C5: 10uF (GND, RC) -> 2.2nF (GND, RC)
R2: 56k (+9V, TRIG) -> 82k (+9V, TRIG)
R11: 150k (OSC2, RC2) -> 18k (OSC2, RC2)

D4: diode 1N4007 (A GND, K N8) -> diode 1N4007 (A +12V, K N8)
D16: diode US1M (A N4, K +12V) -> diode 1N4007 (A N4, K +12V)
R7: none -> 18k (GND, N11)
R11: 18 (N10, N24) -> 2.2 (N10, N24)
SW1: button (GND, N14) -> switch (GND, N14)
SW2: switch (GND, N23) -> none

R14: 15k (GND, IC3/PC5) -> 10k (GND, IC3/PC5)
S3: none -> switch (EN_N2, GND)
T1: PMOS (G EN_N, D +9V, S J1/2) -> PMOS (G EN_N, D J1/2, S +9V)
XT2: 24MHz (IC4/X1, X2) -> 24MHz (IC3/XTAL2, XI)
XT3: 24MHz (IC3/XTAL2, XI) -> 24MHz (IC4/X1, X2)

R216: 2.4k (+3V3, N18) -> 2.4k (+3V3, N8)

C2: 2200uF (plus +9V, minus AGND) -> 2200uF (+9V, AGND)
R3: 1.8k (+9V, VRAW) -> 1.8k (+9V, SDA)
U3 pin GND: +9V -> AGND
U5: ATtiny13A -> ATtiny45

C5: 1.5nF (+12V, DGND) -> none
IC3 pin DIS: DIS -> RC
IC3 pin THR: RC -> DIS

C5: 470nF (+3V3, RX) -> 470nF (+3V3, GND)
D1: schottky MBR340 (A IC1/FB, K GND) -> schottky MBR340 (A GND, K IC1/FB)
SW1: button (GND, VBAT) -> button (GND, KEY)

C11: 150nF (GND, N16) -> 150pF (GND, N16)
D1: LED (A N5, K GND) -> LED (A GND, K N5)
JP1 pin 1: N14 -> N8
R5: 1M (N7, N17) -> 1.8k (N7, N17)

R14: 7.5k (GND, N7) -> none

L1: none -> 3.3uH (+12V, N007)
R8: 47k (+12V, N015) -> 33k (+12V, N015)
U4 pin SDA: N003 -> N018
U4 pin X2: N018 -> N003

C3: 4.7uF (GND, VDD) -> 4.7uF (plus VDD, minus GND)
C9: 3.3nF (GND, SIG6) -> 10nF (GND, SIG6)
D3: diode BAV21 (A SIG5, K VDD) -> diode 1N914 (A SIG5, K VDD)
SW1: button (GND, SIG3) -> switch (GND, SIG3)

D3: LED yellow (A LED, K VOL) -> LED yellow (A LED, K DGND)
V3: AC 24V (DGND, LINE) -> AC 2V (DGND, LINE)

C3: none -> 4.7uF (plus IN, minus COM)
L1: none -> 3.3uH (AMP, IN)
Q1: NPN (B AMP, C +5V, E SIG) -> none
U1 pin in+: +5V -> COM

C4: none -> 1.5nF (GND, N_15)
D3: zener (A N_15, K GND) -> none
- - -
## ABOUT THIS TASK
Print the records above exactly as written.

## SOLUTION BELOW
C5: 10uF (GND, RC) -> 2.2nF (GND, RC)
R2: 56k (+9V, TRIG) -> 82k (+9V, TRIG)
R11: 150k (OSC2, RC2) -> 18k (OSC2, RC2)

D4: diode 1N4007 (A GND, K N8) -> diode 1N4007 (A +12V, K N8)
D16: diode US1M (A N4, K +12V) -> diode 1N4007 (A N4, K +12V)
R7: none -> 18k (GND, N11)
R11: 18 (N10, N24) -> 2.2 (N10, N24)
SW1: button (GND, N14) -> switch (GND, N14)
SW2: switch (GND, N23) -> none

R14: 15k (GND, IC3/PC5) -> 10k (GND, IC3/PC5)
S3: none -> switch (EN_N2, GND)
T1: PMOS (G EN_N, D +9V, S J1/2) -> PMOS (G EN_N, D J1/2, S +9V)
XT2: 24MHz (IC4/X1, X2) -> 24MHz (IC3/XTAL2, XI)
XT3: 24MHz (IC3/XTAL2, XI) -> 24MHz (IC4/X1, X2)

R216: 2.4k (+3V3, N18) -> 2.4k (+3V3, N8)

C2: 2200uF (plus +9V, minus AGND) -> 2200uF (+9V, AGND)
R3: 1.8k (+9V, VRAW) -> 1.8k (+9V, SDA)
U3 pin GND: +9V -> AGND
U5: ATtiny13A -> ATtiny45

C5: 1.5nF (+12V, DGND) -> none
IC3 pin DIS: DIS -> RC
IC3 pin THR: RC -> DIS

C5: 470nF (+3V3, RX) -> 470nF (+3V3, GND)
D1: schottky MBR340 (A IC1/FB, K GND) -> schottky MBR340 (A GND, K IC1/FB)
SW1: button (GND, VBAT) -> button (GND, KEY)

C11: 150nF (GND, N16) -> 150pF (GND, N16)
D1: LED (A N5, K GND) -> LED (A GND, K N5)
JP1 pin 1: N14 -> N8
R5: 1M (N7, N17) -> 1.8k (N7, N17)

R14: 7.5k (GND, N7) -> none

L1: none -> 3.3uH (+12V, N007)
R8: 47k (+12V, N015) -> 33k (+12V, N015)
U4 pin SDA: N003 -> N018
U4 pin X2: N018 -> N003

C3: 4.7uF (GND, VDD) -> 4.7uF (plus VDD, minus GND)
C9: 3.3nF (GND, SIG6) -> 10nF (GND, SIG6)
D3: diode BAV21 (A SIG5, K VDD) -> diode 1N914 (A SIG5, K VDD)
SW1: button (GND, SIG3) -> switch (GND, SIG3)

D3: LED yellow (A LED, K VOL) -> LED yellow (A LED, K DGND)
V3: AC 24V (DGND, LINE) -> AC 2V (DGND, LINE)

C3: none -> 4.7uF (plus IN, minus COM)
L1: none -> 3.3uH (AMP, IN)
Q1: NPN (B AMP, C +5V, E SIG) -> none
U1 pin in+: +5V -> COM

C4: none -> 1.5nF (GND, N_15)
D3: zener (A N_15, K GND) -> none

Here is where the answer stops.